** EXTRACTED RECORDS follows **
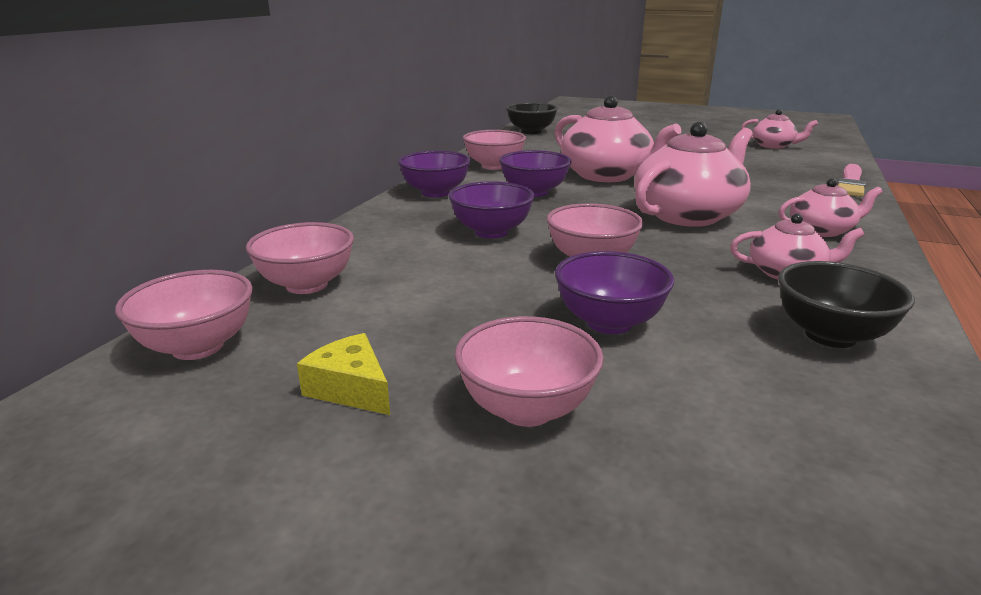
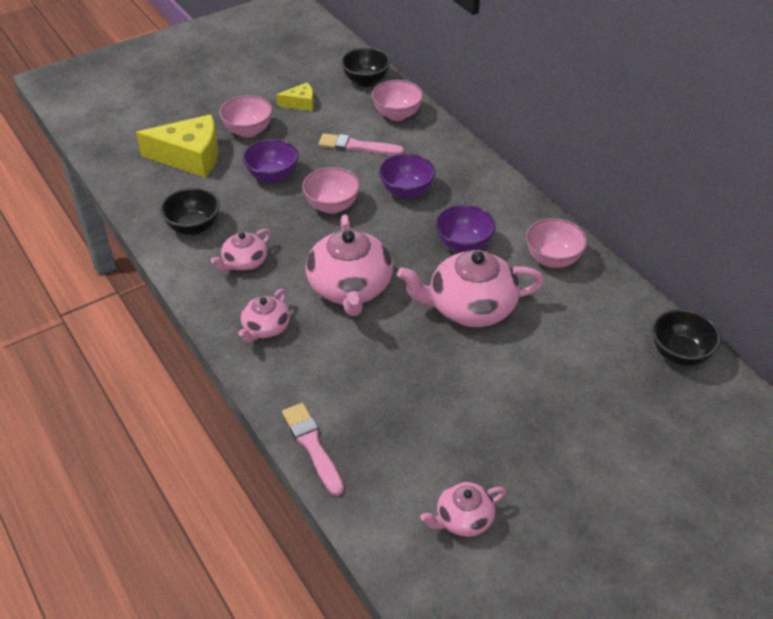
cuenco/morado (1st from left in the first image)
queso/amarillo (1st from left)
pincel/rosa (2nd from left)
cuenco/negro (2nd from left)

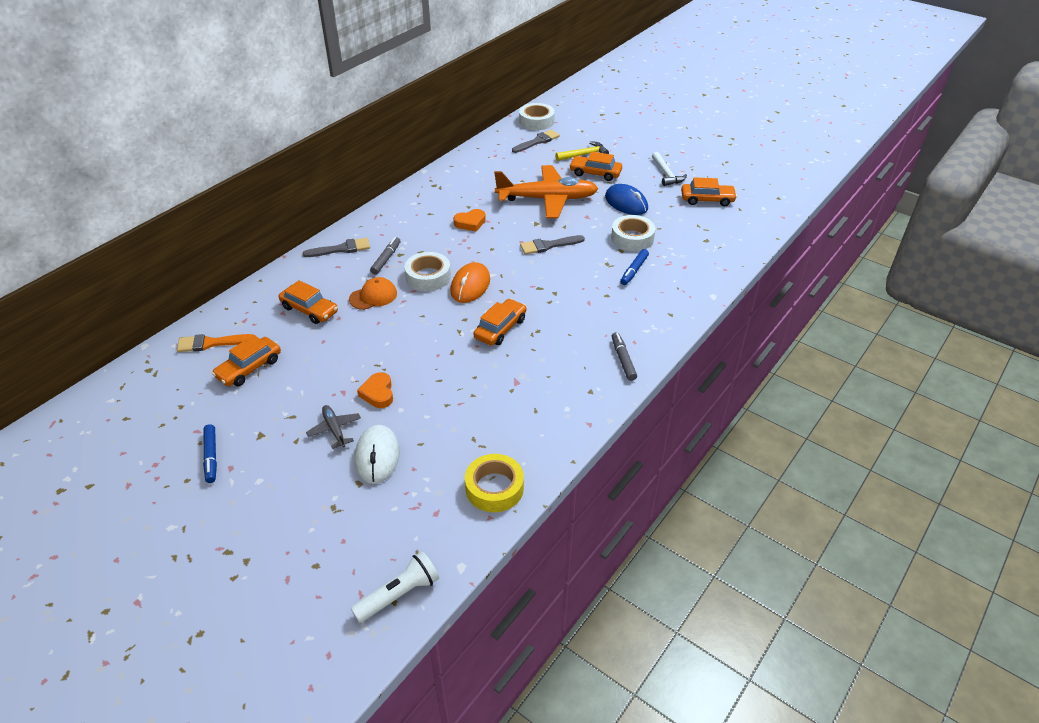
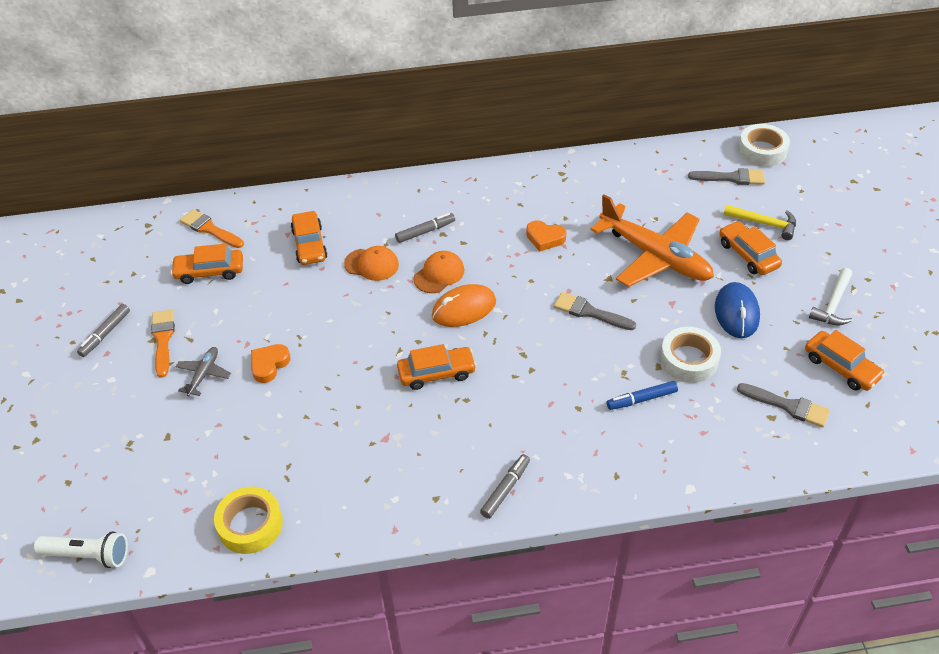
ratón/blanco
pincel/naranja (1st from left)
pincel/gris (3rd from left)
gorra/naranja (2nd from left)
rotulador/gris (1st from left)

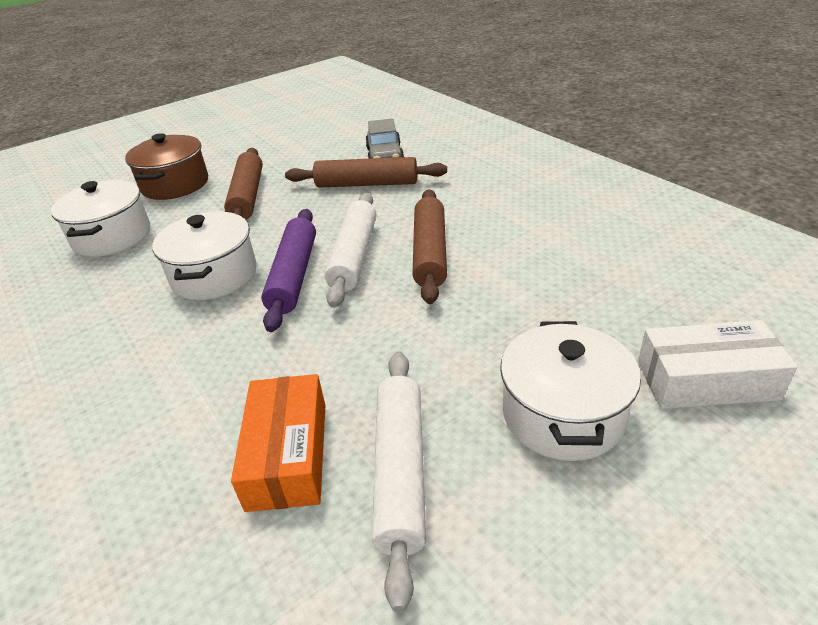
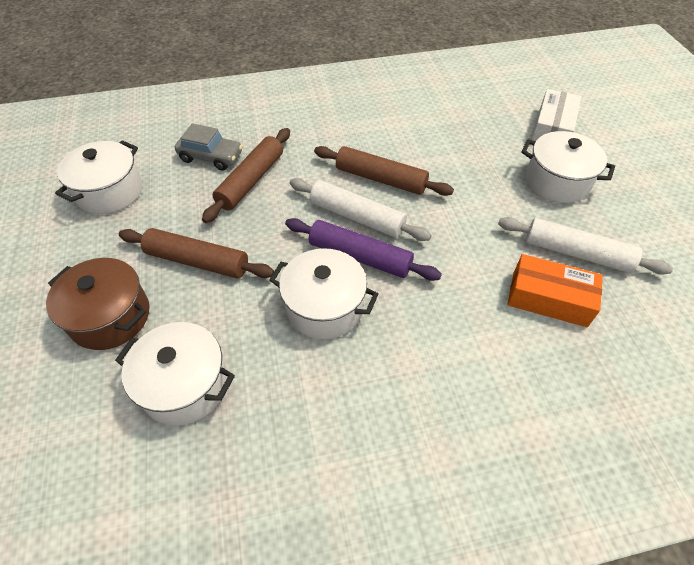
olla/blanco (1st from left)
** End of EXTRACTED RECORDS **
> _ACTION ITEM_:
The required answer is the lines from the one that contains "rotulador/gris (1st from left)" through the last line of the records, restated word for word, with every picture dropped.

> _TASK RESULT_:
rotulador/gris (1st from left)

olla/blanco (1st from left)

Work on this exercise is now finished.